### To do
Restate every line below word for word, but drop each picture.

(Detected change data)
----------------

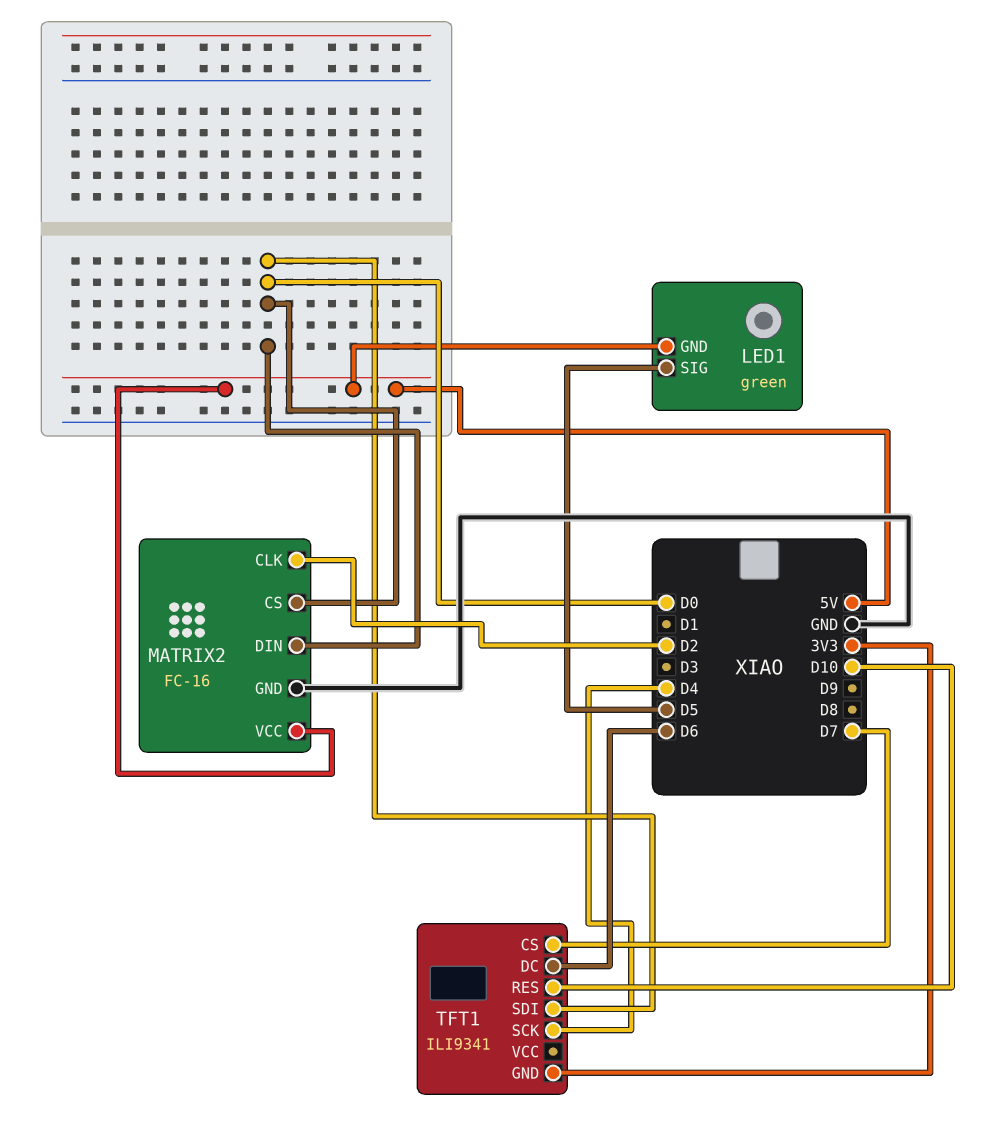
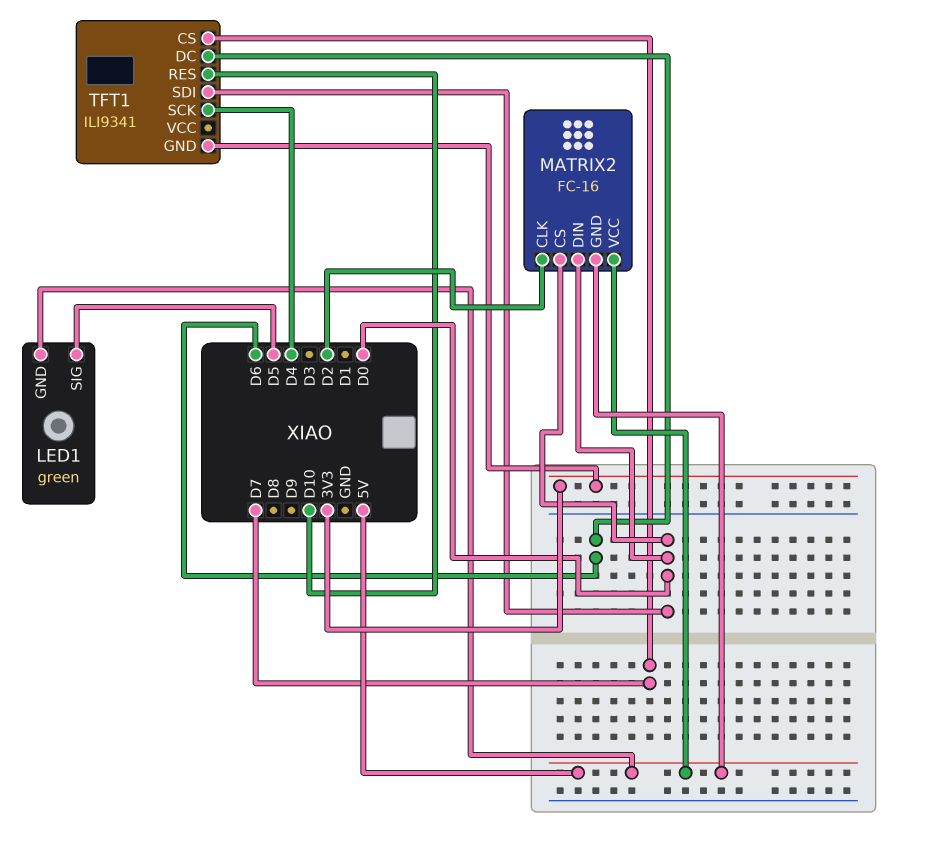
MATRIX2 pin GND: GND -> 5V

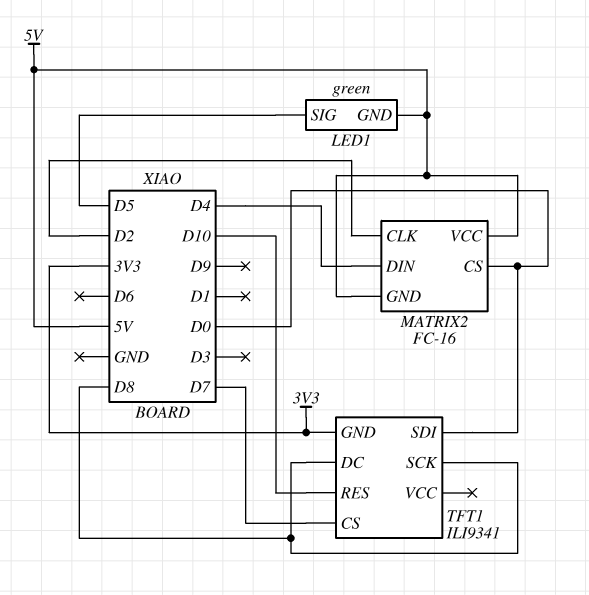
MATRIX2 pin DIN: D0 -> D4
TFT1 pin DC: D6 -> D8
TFT1 pin SCK: D4 -> D8

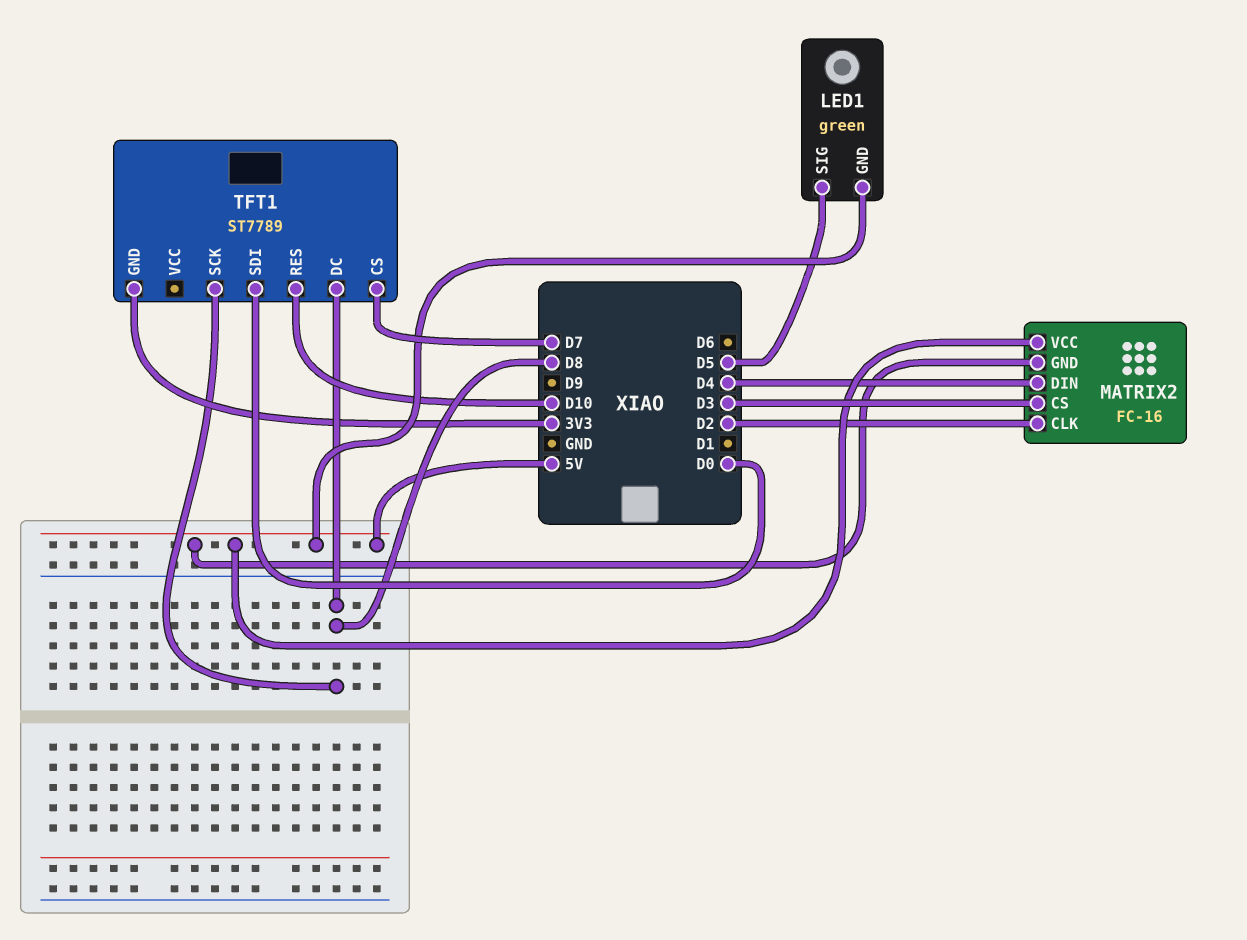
MATRIX2 pin CS: D0 -> D3
TFT1: ILI9341 -> ST7789

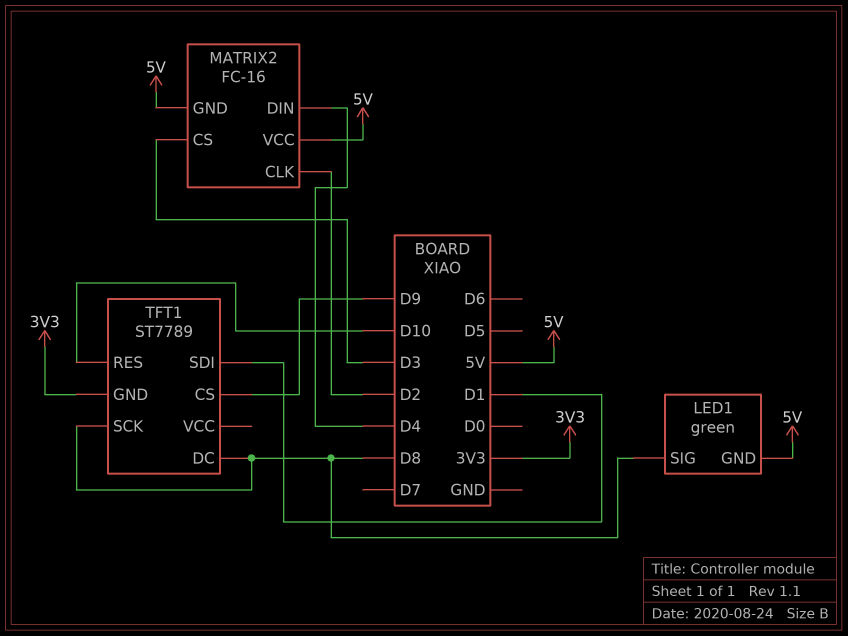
LED1 pin SIG: D5 -> D8
TFT1 pin CS: D7 -> D9
TFT1 pin SDI: D0 -> D1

----------------

### Task output
MATRIX2 pin GND: GND -> 5V

MATRIX2 pin DIN: D0 -> D4
TFT1 pin DC: D6 -> D8
TFT1 pin SCK: D4 -> D8

MATRIX2 pin CS: D0 -> D3
TFT1: ILI9341 -> ST7789

LED1 pin SIG: D5 -> D8
TFT1 pin CS: D7 -> D9
TFT1 pin SDI: D0 -> D1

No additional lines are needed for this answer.